━━━━━ PROVIDED DATA

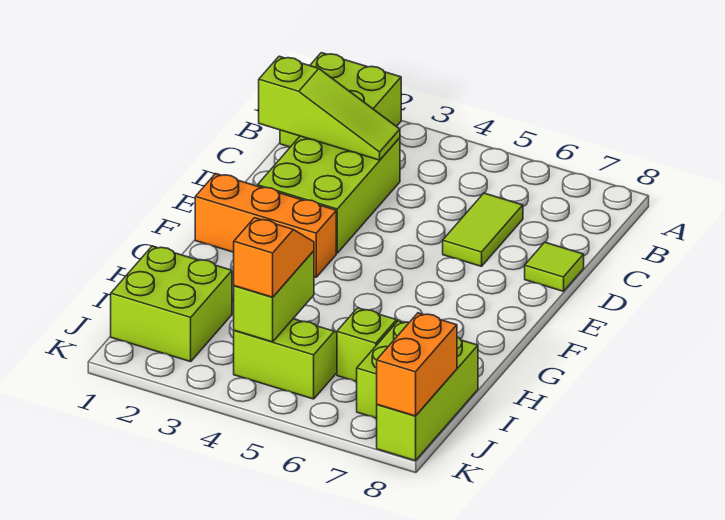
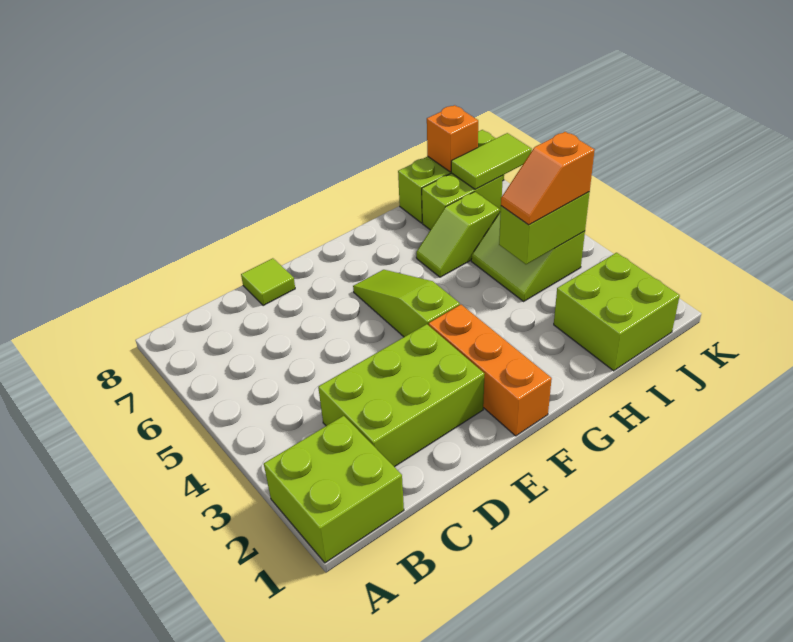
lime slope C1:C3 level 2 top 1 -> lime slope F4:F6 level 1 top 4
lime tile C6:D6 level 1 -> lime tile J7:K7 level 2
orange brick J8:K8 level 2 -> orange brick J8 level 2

━━━━━━━━━━

ABOUT THIS TASK | Without adding anything, say how many lines in the listing above include the string "lime".

TASK OUTPUT | 2